Modification records:
++++++++++++++++++++
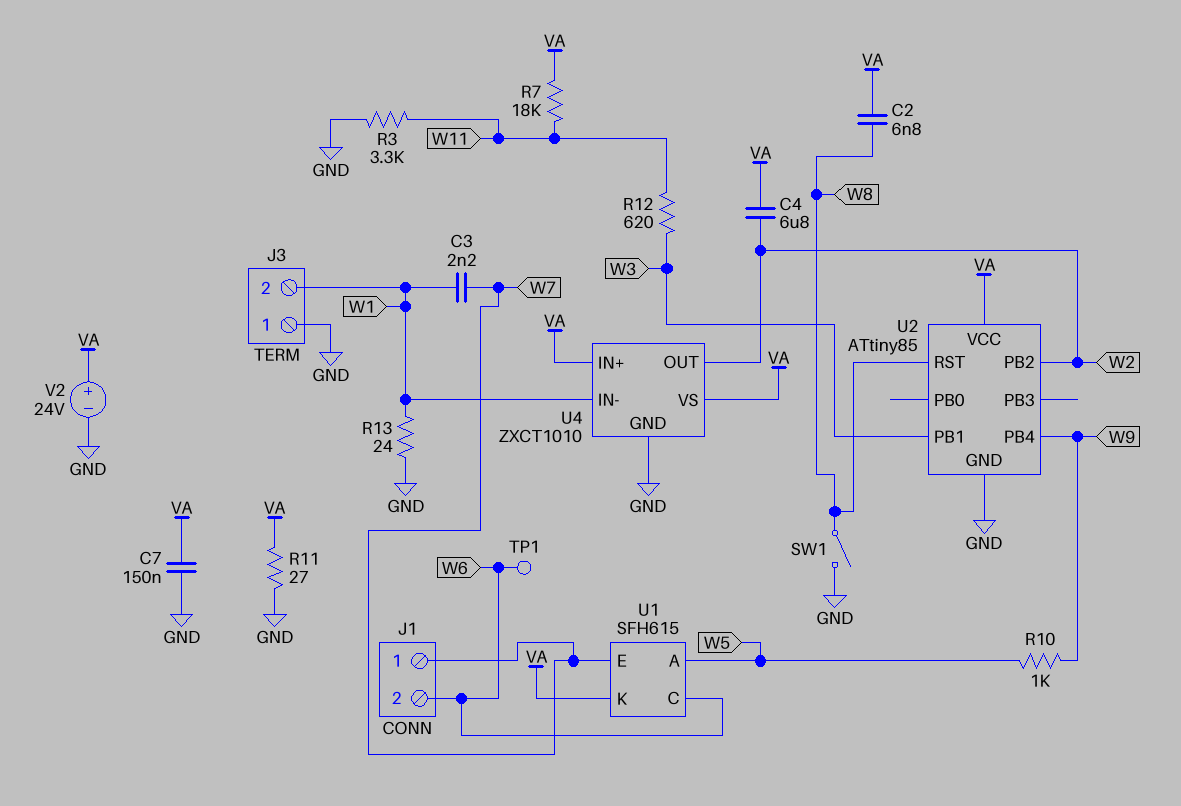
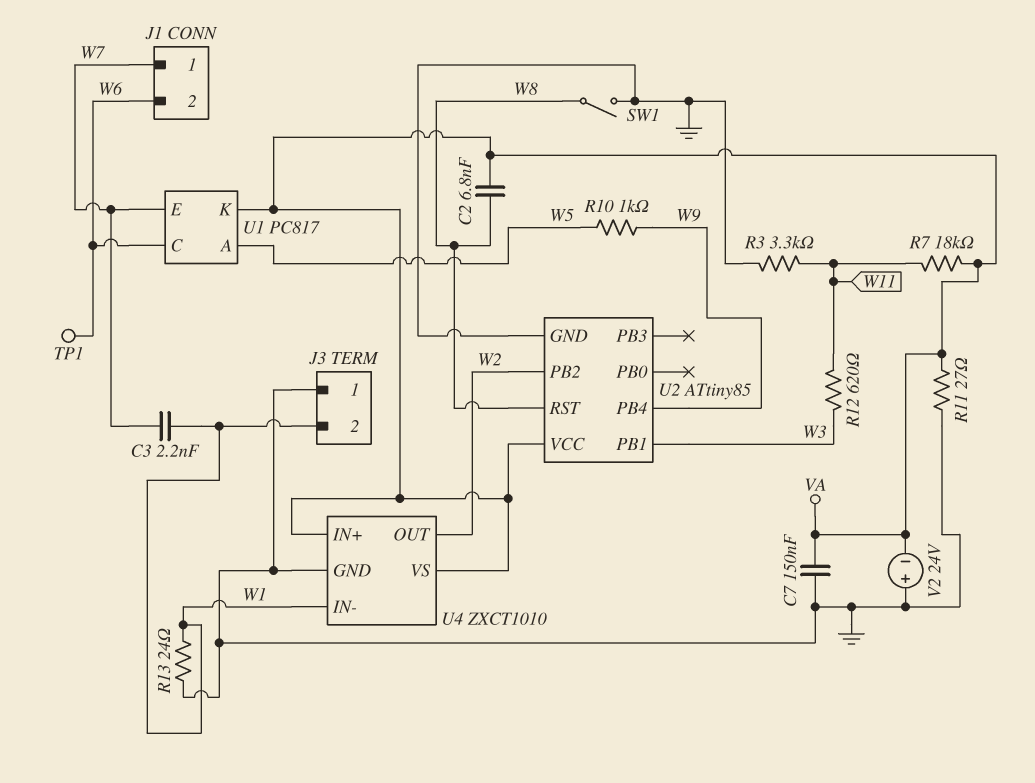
C4: 6.8uF (VA, W2) -> none
U1: SFH615 -> PC817
V2: 24V (plus VA, minus GND) -> 24V (plus GND, minus VA)

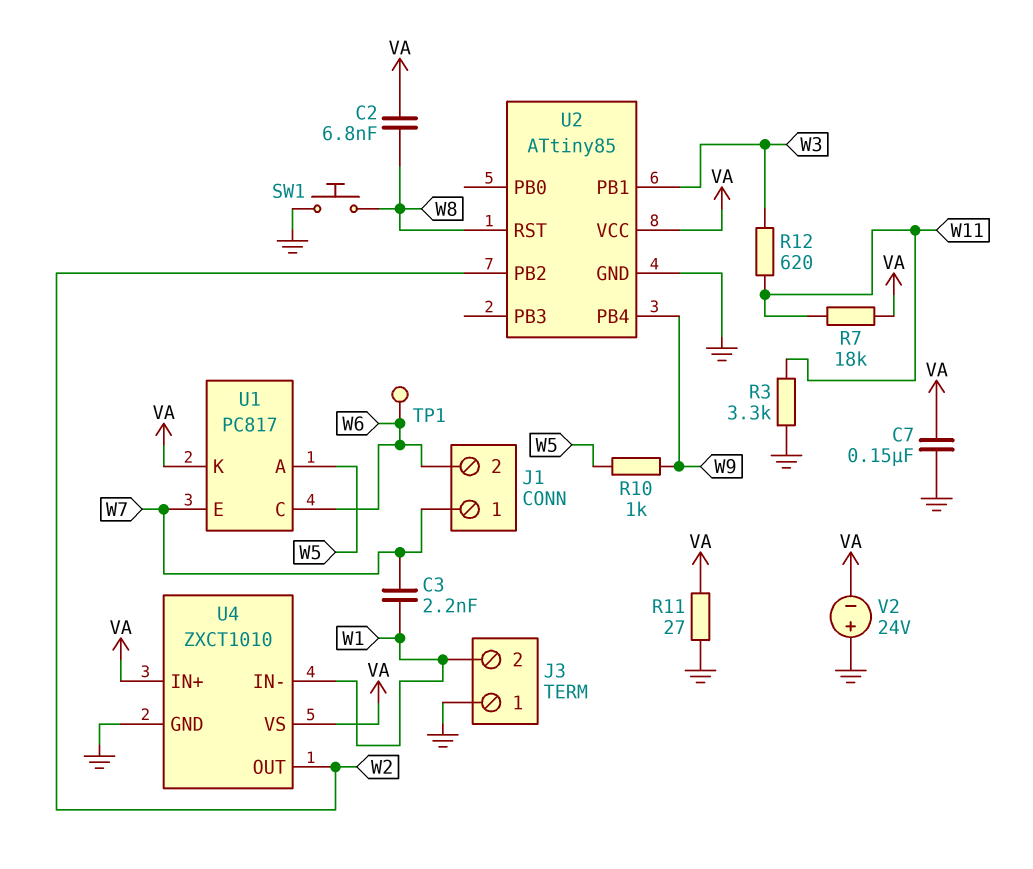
R13: 24 (GND, W1) -> none
SW1: switch (GND, W8) -> button (GND, W8)

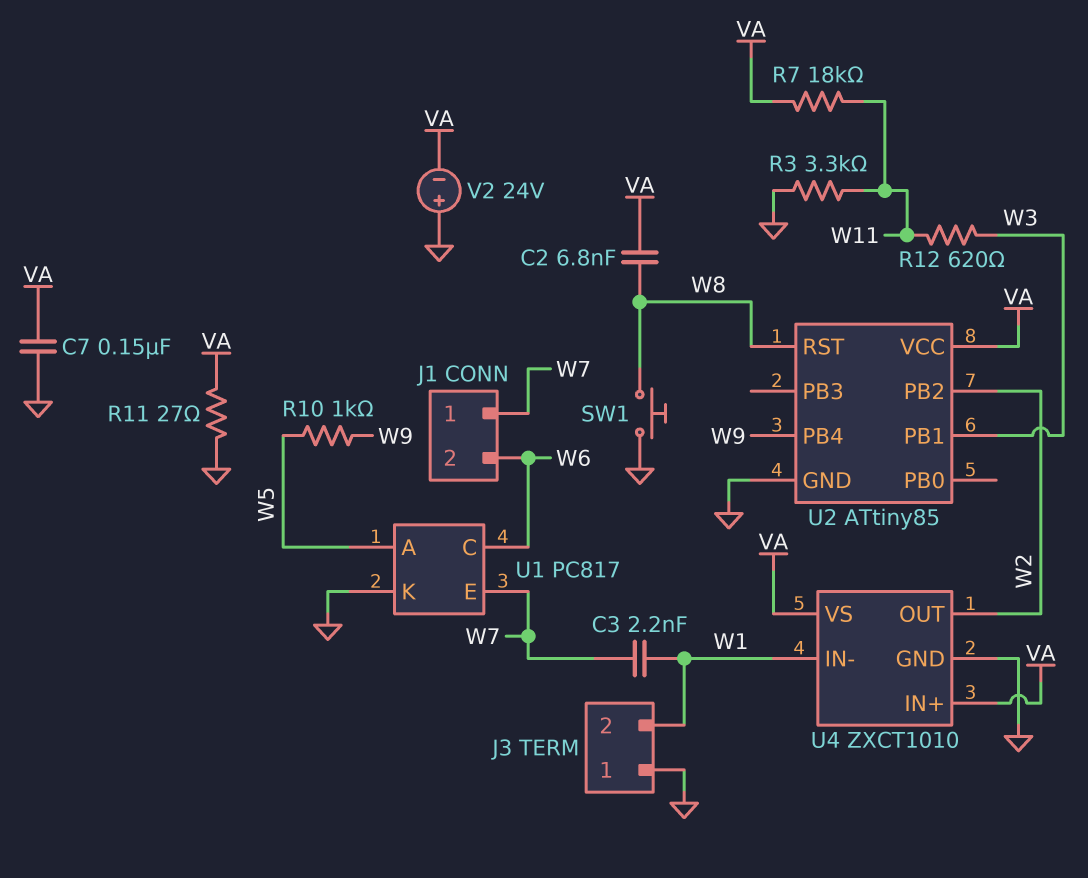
TP1: test point (W6) -> none
U1 pin K: VA -> GND

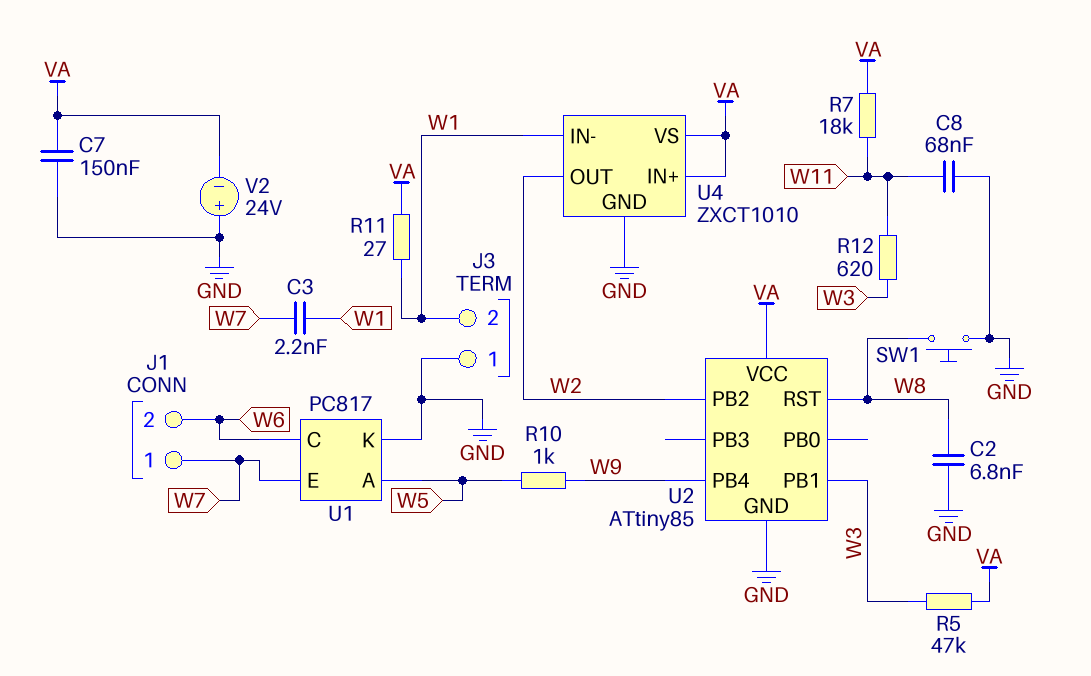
C2: 6.8nF (VA, W8) -> 6.8nF (GND, W8)
C8: none -> 68nF (GND, W11)
R3: 3.3k (GND, W11) -> none
R5: none -> 47k (VA, W3)
R11: 27 (GND, VA) -> 27 (VA, W1)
++++++++++++++++++++
From the line with "R13: 24 (GND, W1) -> none" to the last line above, restate each line word for word, but skip the pictures.

* [Exercise output]
R13: 24 (GND, W1) -> none
SW1: switch (GND, W8) -> button (GND, W8)

TP1: test point (W6) -> none
U1 pin K: VA -> GND

C2: 6.8nF (VA, W8) -> 6.8nF (GND, W8)
C8: none -> 68nF (GND, W11)
R3: 3.3k (GND, W11) -> none
R5: none -> 47k (VA, W3)
R11: 27 (GND, VA) -> 27 (VA, W1)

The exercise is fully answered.